Records for this task:
————————

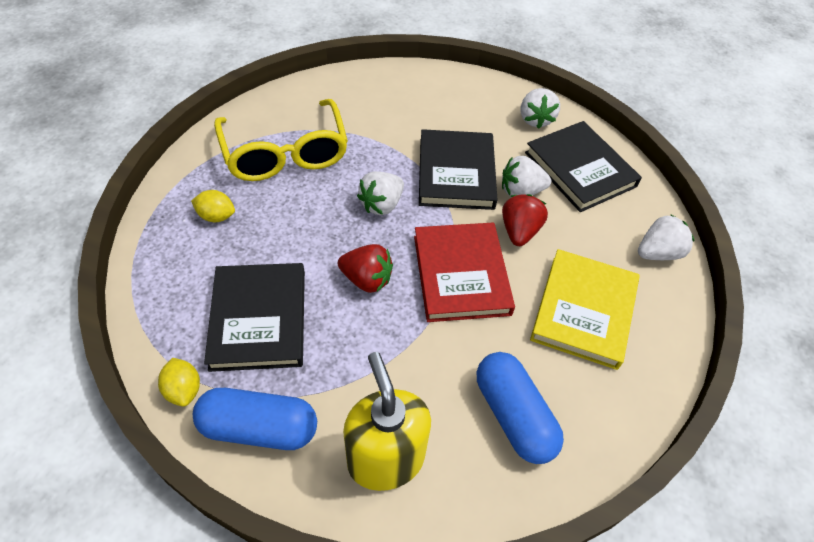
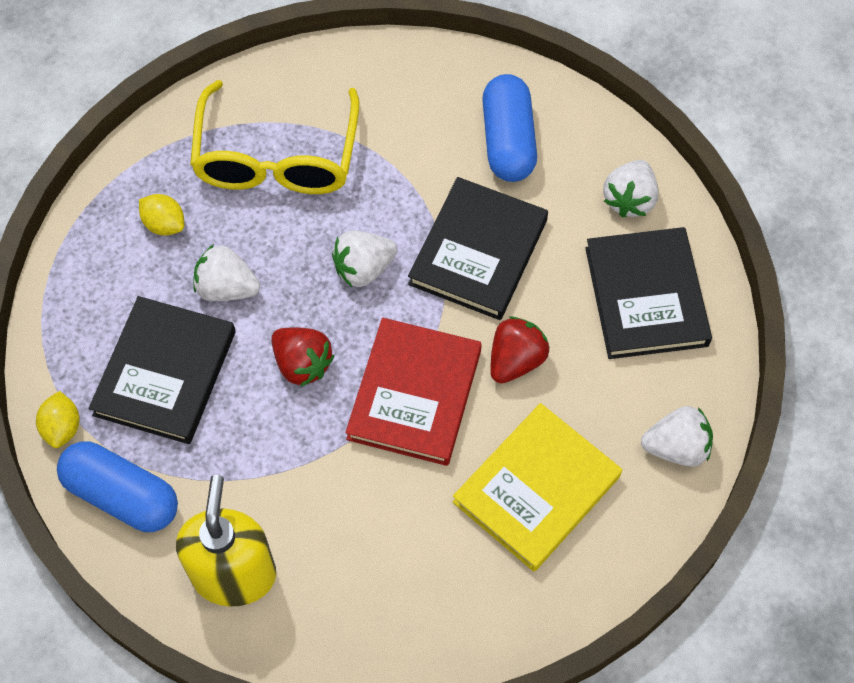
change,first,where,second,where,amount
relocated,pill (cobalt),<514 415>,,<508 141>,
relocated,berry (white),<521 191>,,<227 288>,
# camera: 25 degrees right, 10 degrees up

————————

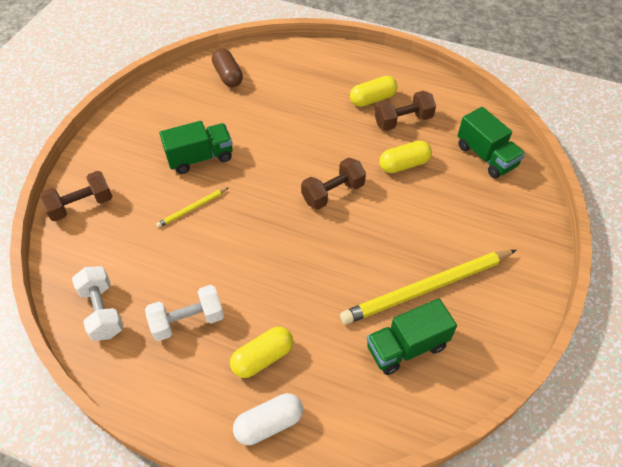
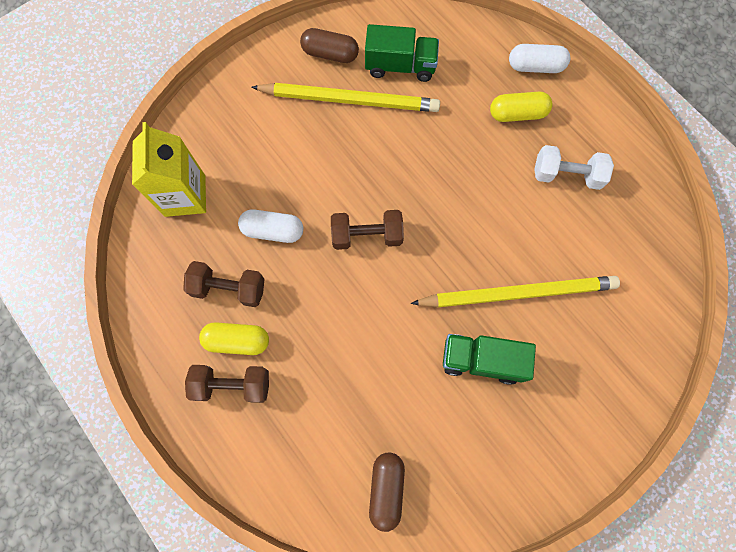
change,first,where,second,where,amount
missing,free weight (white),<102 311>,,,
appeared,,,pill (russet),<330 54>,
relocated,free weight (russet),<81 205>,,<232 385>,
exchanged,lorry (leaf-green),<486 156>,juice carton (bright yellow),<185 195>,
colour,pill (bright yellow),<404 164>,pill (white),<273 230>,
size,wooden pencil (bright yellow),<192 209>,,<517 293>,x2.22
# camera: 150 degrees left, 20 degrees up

————————

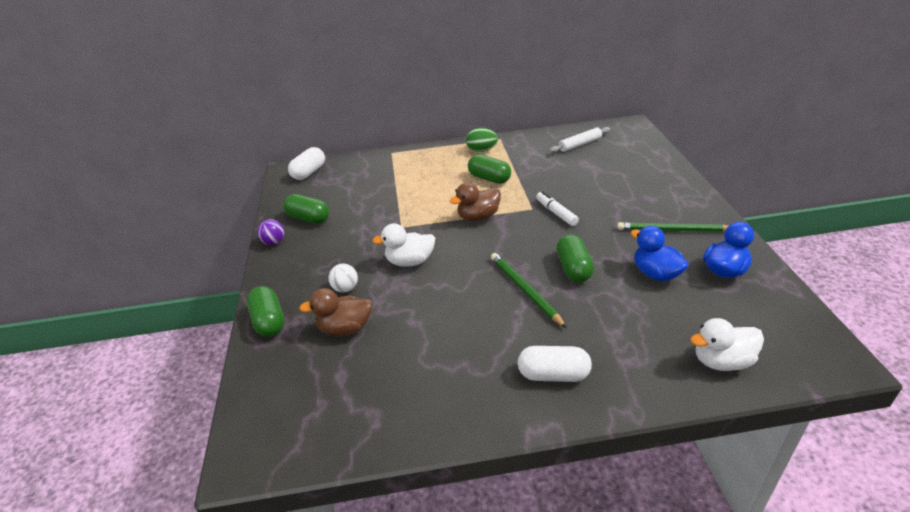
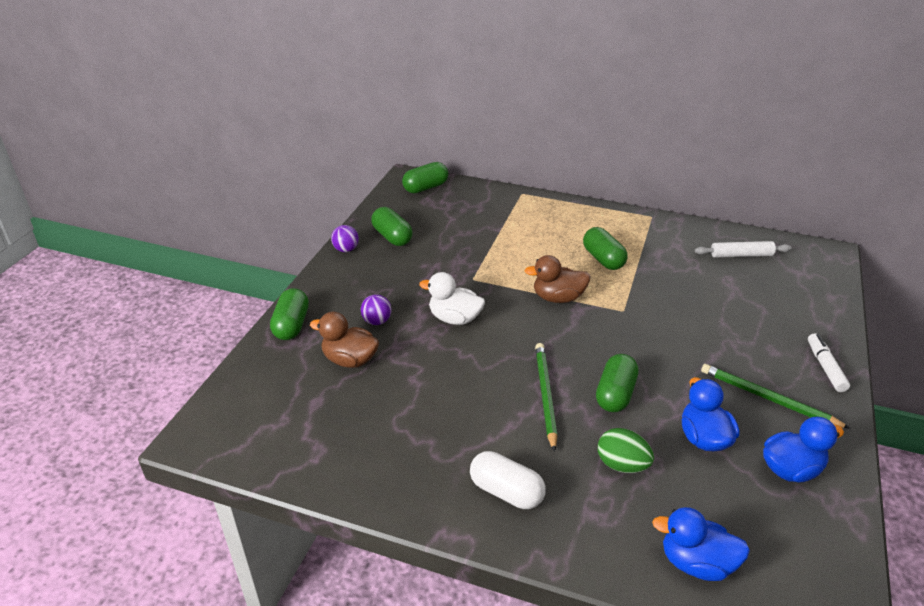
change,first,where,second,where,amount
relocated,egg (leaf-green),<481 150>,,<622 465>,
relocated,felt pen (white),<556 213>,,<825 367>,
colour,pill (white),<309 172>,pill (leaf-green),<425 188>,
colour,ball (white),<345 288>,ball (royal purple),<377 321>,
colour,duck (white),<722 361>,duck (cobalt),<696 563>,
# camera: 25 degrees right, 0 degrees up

————————

Description of the task: Of the lines above, retype only those from the line containing "relocated,egg (leaf-green),<481 150>,,<622" through the line containing "# camera: 25 degrees right, 0 degrees up", including both, exactly.

Worked solution:
relocated,egg (leaf-green),<481 150>,,<622 465>,
relocated,felt pen (white),<556 213>,,<825 367>,
colour,pill (white),<309 172>,pill (leaf-green),<425 188>,
colour,ball (white),<345 288>,ball (royal purple),<377 321>,
colour,duck (white),<722 361>,duck (cobalt),<696 563>,
# camera: 25 degrees right, 0 degrees up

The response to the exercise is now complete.